WHAT TO PRODUCE:
Please restate the data that follows word for word, with the pictures left out.

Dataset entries

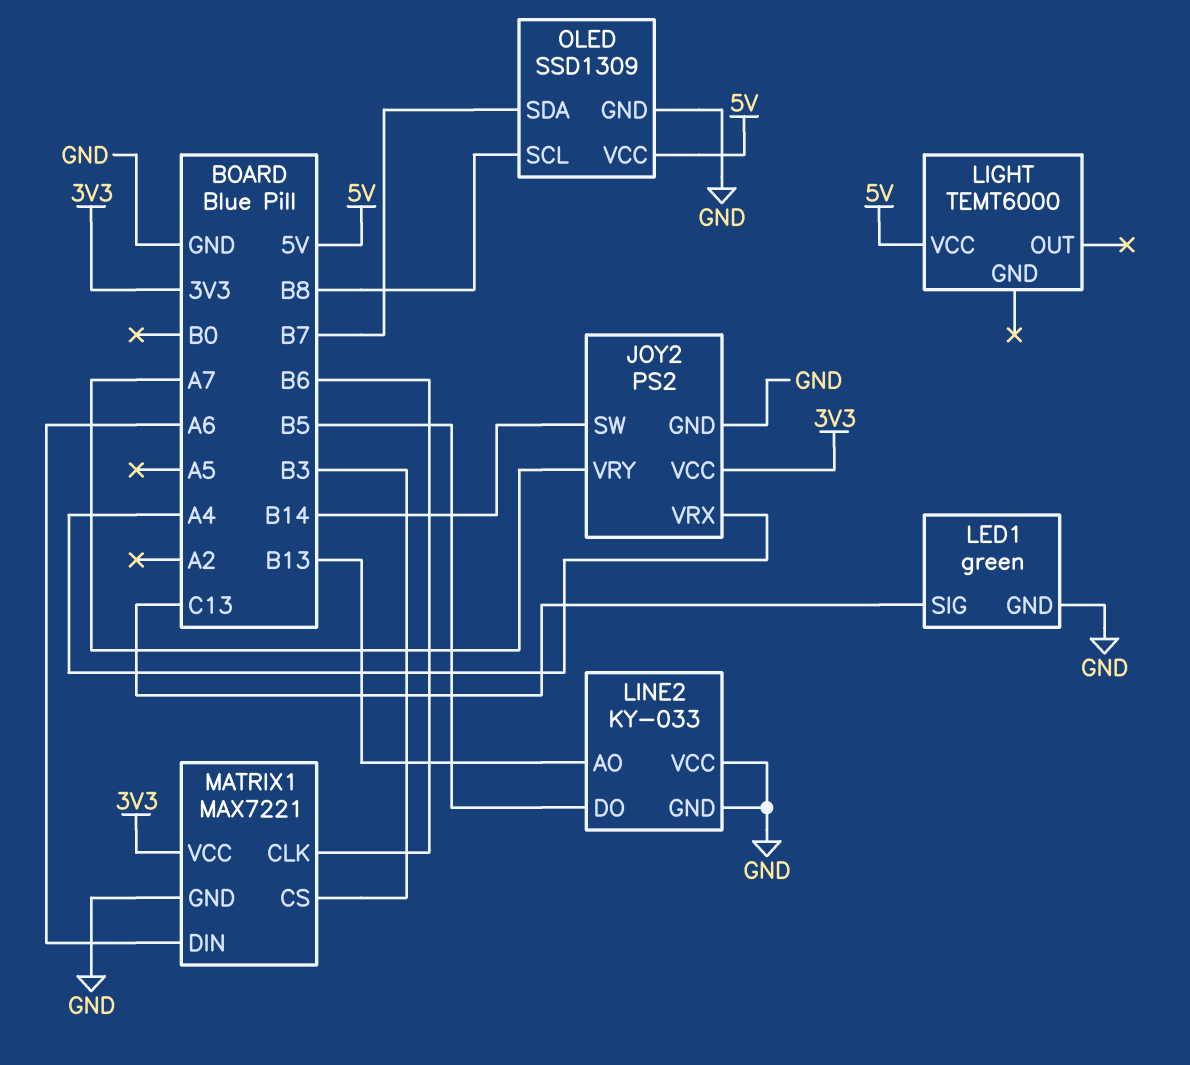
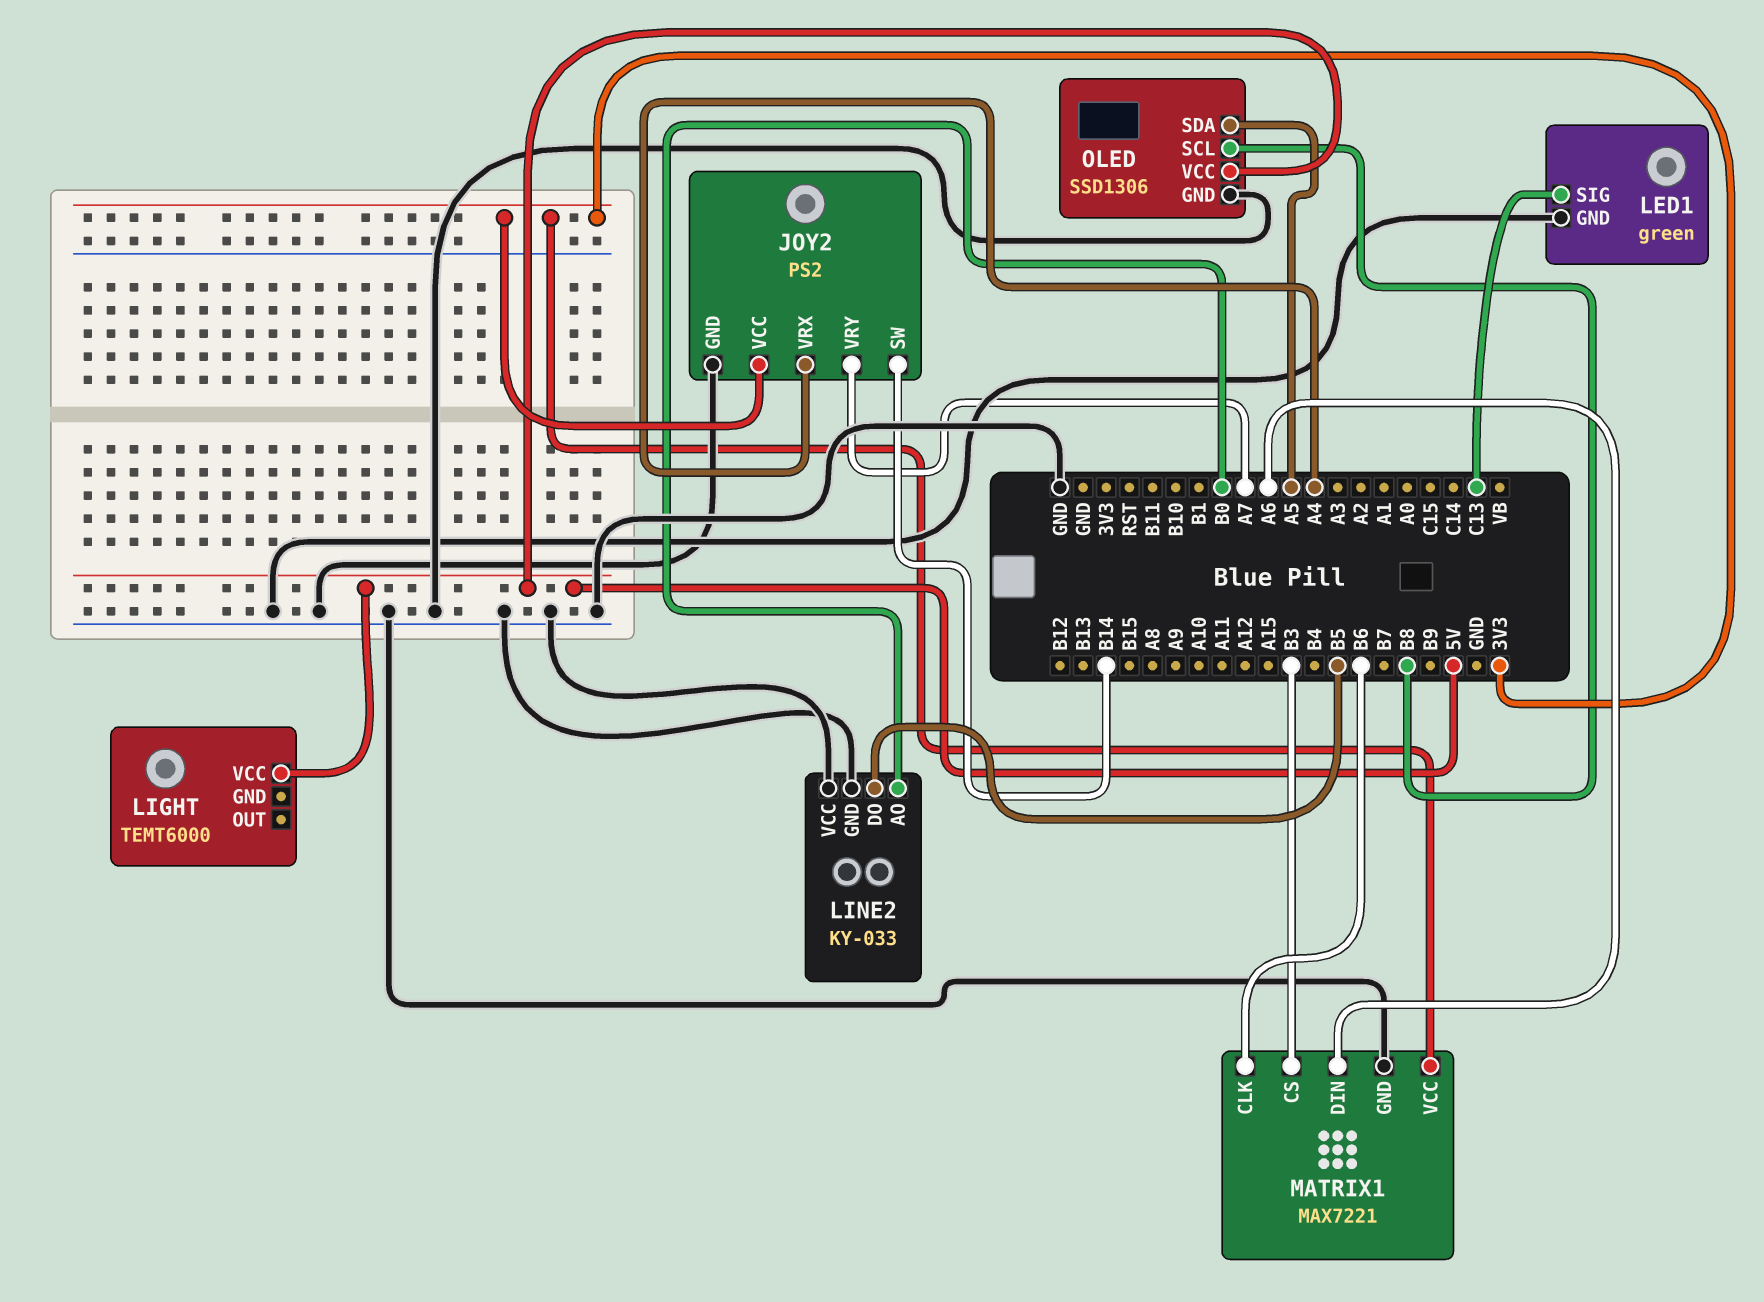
LINE2 pin AO: B13 -> B0
OLED: SSD1309 -> SSD1306
OLED pin SDA: B7 -> A5

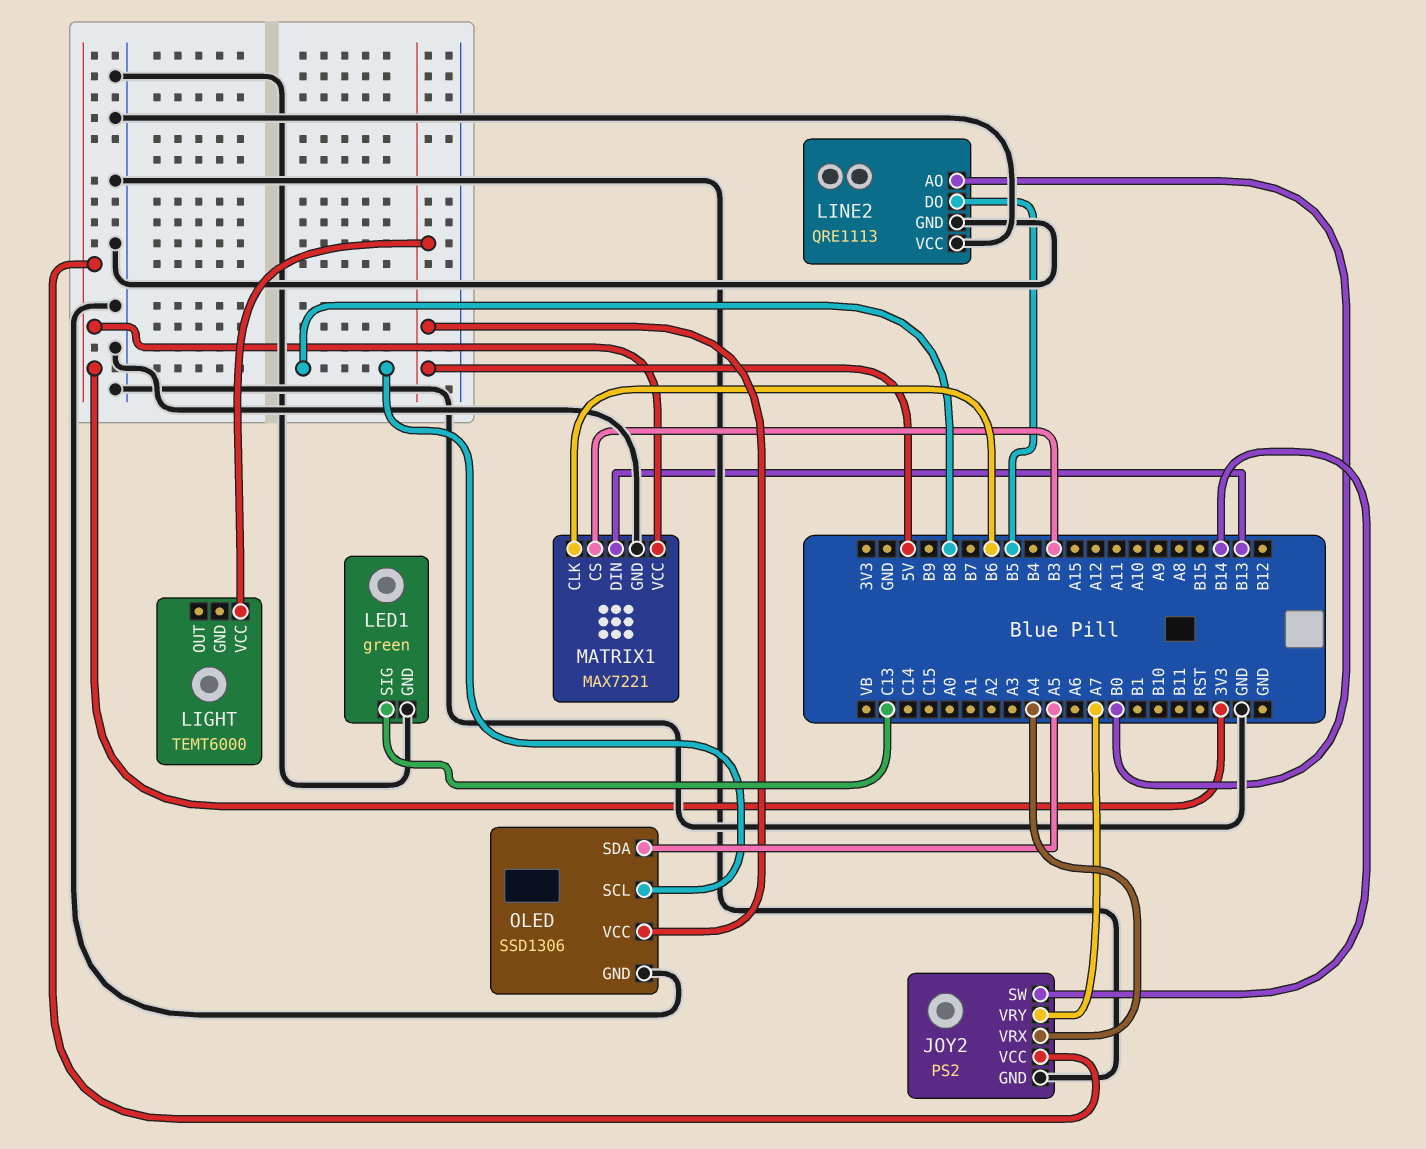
LINE2: KY-033 -> QRE1113
MATRIX1 pin DIN: A6 -> B13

SOLUTION TO THIS TASK:
LINE2 pin AO: B13 -> B0
OLED: SSD1309 -> SSD1306
OLED pin SDA: B7 -> A5

LINE2: KY-033 -> QRE1113
MATRIX1 pin DIN: A6 -> B13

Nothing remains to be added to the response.